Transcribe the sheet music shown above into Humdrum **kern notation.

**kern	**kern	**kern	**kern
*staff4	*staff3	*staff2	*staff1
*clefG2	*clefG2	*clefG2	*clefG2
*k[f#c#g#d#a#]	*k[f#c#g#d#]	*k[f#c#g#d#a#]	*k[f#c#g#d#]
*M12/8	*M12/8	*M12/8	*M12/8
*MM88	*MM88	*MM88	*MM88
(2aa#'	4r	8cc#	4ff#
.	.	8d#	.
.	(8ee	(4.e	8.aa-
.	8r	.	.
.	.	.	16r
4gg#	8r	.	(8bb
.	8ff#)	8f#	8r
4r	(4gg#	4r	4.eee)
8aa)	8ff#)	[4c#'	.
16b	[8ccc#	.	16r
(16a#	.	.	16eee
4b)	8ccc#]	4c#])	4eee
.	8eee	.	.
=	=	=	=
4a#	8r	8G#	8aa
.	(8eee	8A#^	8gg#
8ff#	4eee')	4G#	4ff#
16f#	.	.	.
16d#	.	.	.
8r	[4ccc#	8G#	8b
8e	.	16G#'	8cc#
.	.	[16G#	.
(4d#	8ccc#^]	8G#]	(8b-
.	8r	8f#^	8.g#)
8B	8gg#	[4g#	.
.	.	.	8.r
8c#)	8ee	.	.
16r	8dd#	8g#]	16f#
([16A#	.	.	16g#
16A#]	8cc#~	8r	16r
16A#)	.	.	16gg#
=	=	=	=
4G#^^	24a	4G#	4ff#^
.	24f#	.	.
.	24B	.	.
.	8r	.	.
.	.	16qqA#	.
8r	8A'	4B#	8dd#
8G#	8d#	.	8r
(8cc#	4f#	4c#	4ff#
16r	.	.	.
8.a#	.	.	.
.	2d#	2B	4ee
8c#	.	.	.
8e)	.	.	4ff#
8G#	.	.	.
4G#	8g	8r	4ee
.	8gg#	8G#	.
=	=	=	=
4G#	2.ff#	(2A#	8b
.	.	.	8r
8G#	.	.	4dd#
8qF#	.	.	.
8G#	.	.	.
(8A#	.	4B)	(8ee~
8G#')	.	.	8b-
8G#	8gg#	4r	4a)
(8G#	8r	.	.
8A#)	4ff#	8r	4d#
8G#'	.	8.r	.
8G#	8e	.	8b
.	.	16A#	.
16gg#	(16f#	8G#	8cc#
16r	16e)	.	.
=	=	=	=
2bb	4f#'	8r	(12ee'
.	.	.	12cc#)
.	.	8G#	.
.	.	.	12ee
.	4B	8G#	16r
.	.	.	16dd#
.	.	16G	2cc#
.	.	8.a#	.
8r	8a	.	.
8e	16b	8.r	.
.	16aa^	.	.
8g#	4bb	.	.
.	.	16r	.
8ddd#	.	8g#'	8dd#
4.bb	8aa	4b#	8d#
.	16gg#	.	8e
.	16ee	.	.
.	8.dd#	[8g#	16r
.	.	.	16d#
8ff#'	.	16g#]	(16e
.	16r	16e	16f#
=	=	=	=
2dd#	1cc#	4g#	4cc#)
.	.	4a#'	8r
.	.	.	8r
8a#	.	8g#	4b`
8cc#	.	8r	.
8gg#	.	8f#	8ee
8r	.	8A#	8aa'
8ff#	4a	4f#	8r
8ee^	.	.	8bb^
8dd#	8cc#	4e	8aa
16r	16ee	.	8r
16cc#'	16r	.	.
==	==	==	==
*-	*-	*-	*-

WHAT YOU WILL DO: Which lines of the records above contain the string "kern"? Copy each of them.

WRITTEN RESPONSE:
Transcribe the sheet music shown above into Humdrum **kern notation.
**kern	**kern	**kern	**kern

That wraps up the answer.